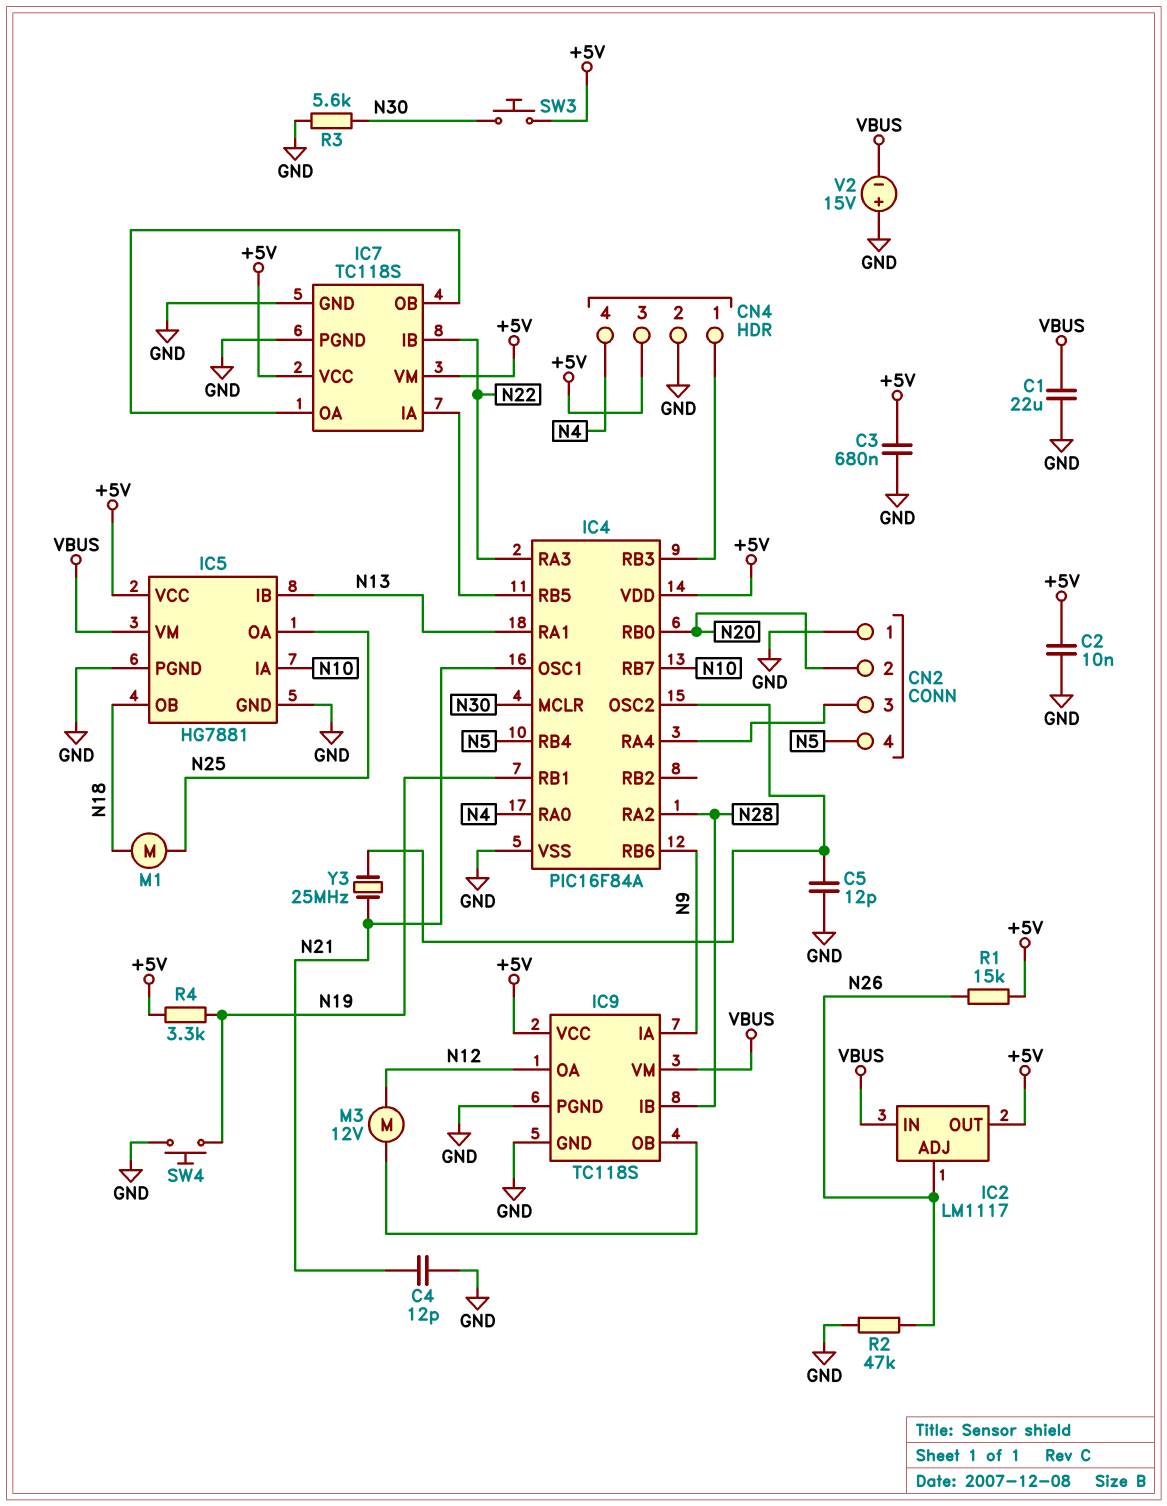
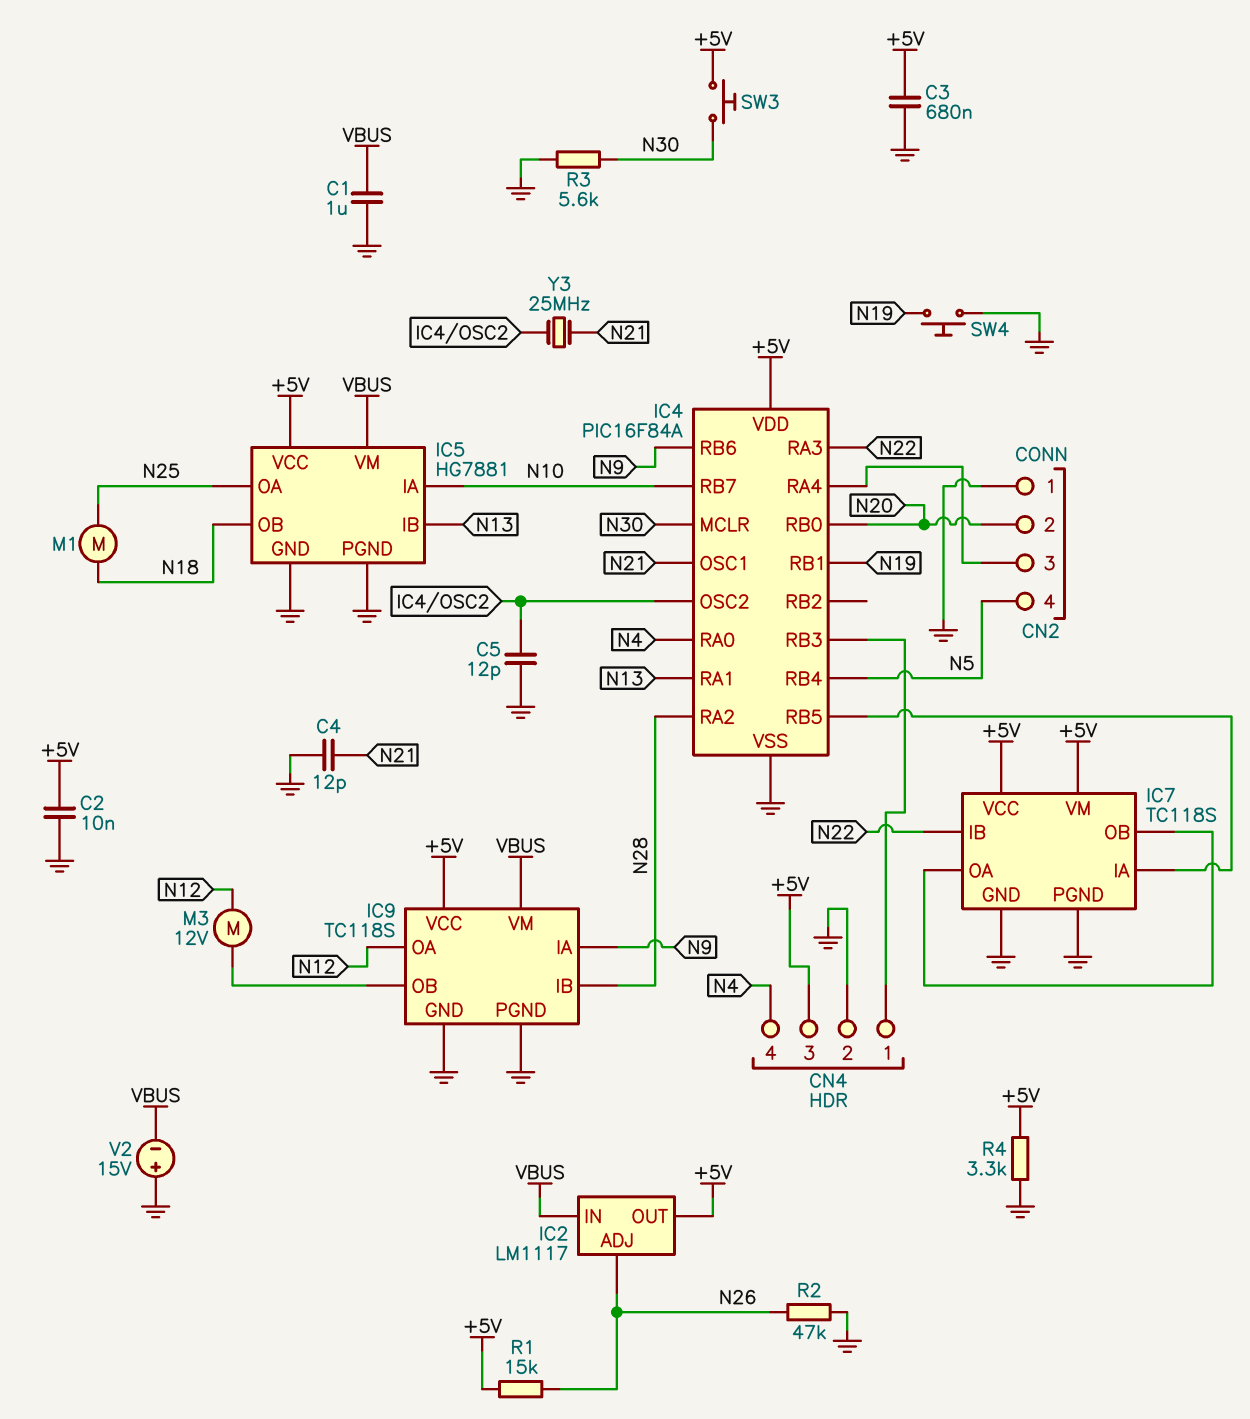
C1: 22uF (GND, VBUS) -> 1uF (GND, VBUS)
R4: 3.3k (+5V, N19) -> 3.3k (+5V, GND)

--

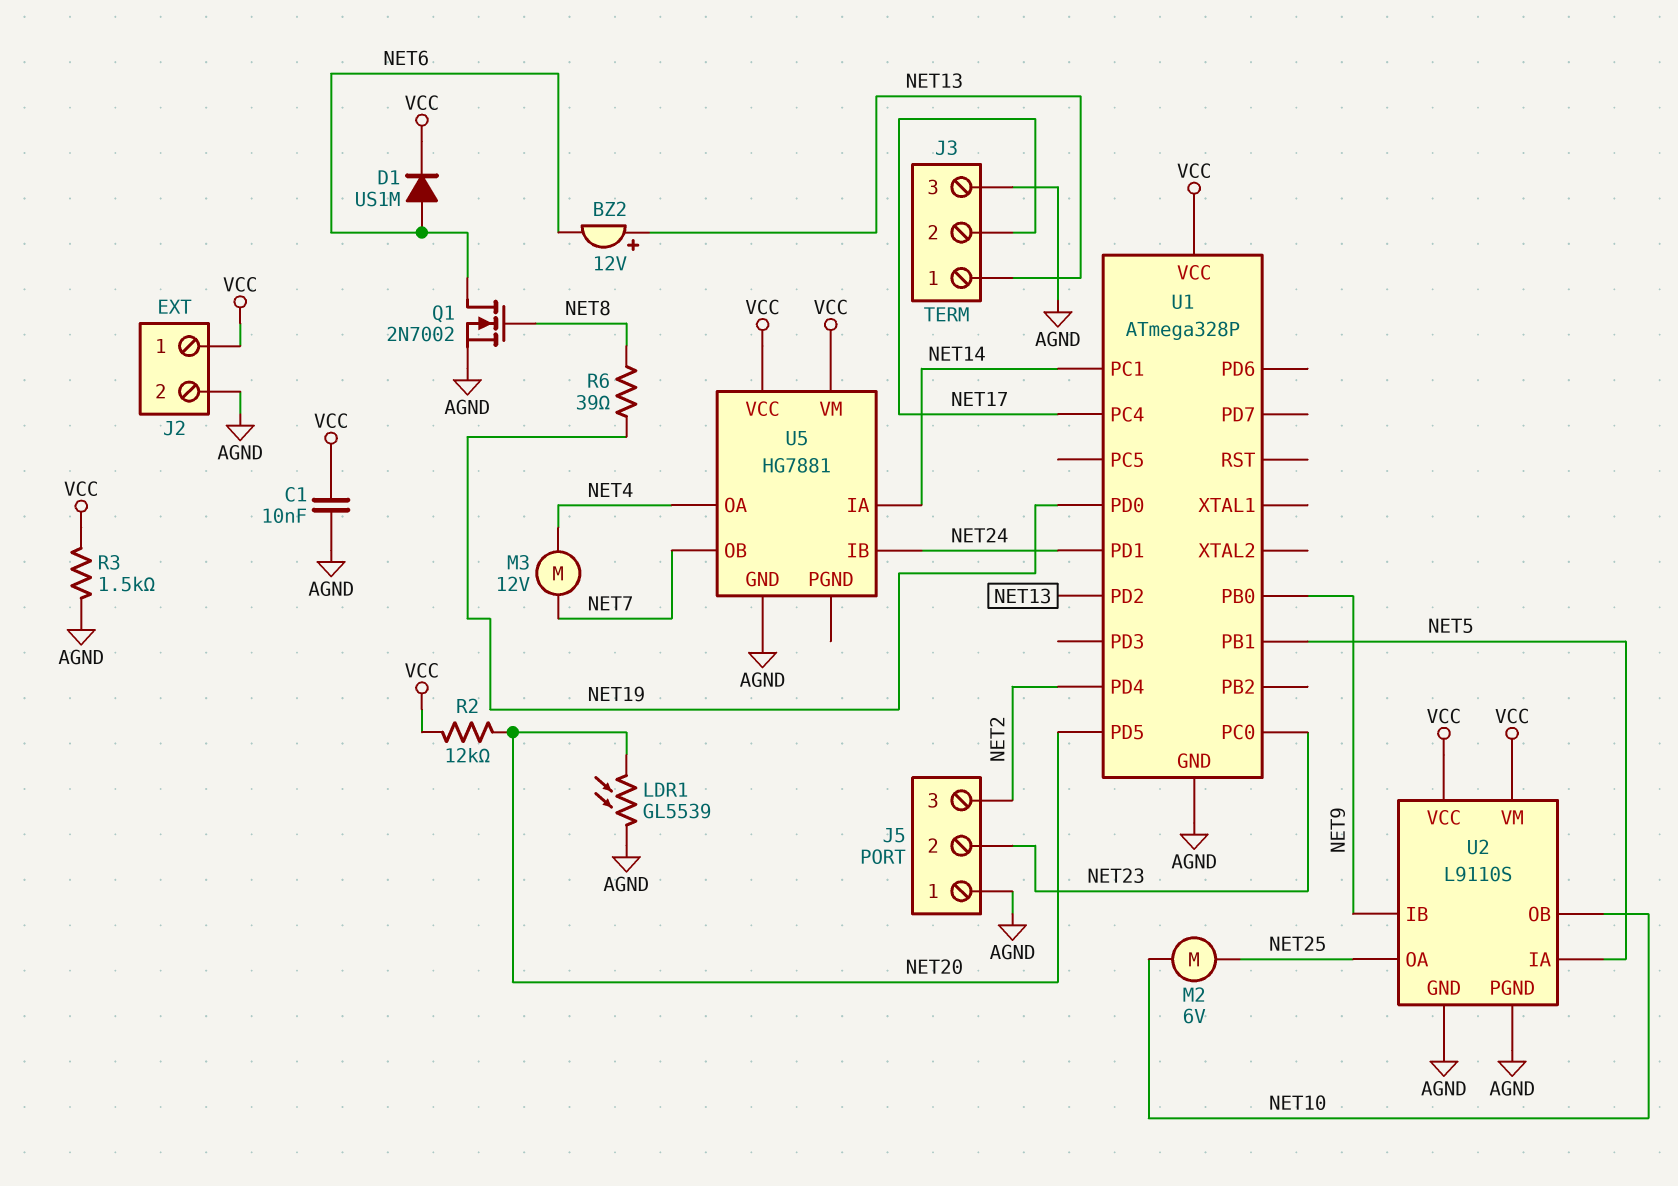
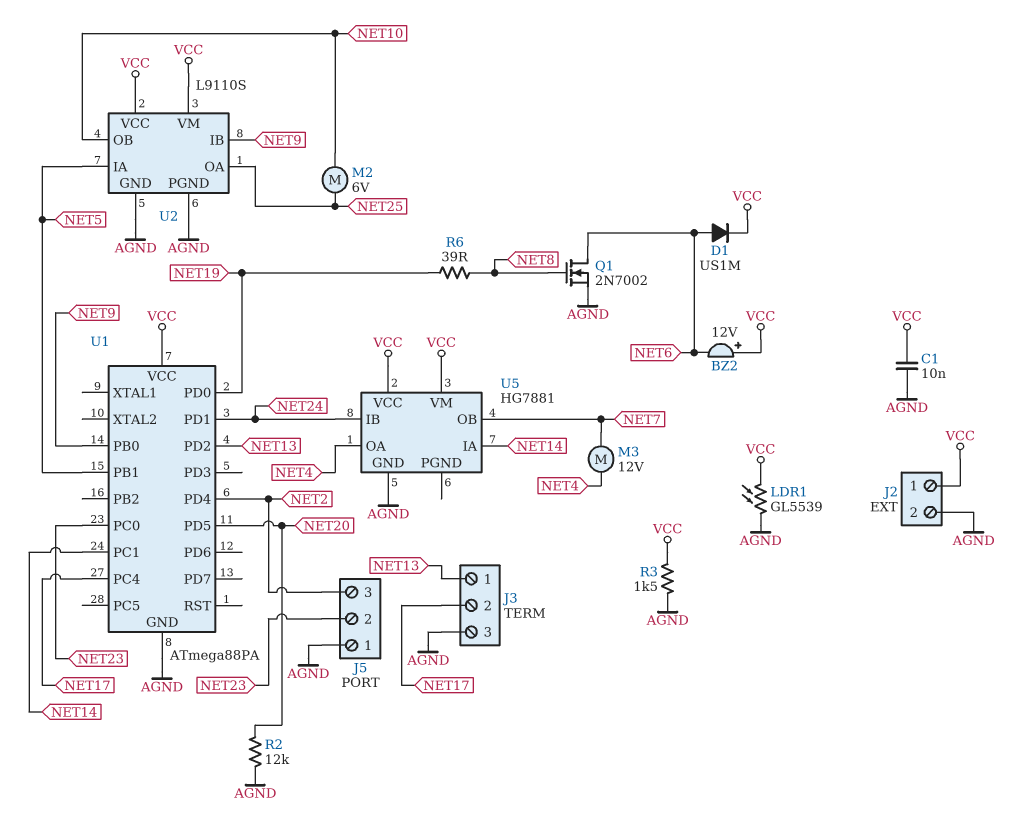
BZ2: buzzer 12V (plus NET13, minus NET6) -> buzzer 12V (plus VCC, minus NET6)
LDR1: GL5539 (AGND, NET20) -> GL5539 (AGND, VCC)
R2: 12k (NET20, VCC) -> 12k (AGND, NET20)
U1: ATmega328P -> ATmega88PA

| WORK INSTRUCTION |
From the listing above, return the lines starting at the one with "LDR1: GL5539 (AGND, NET20)" and ending at the one with "U1: ATmega328P -> ATmega88PA", both kept, exactly as they appear and nothing more.

| TASK SOLUTION |
LDR1: GL5539 (AGND, NET20) -> GL5539 (AGND, VCC)
R2: 12k (NET20, VCC) -> 12k (AGND, NET20)
U1: ATmega328P -> ATmega88PA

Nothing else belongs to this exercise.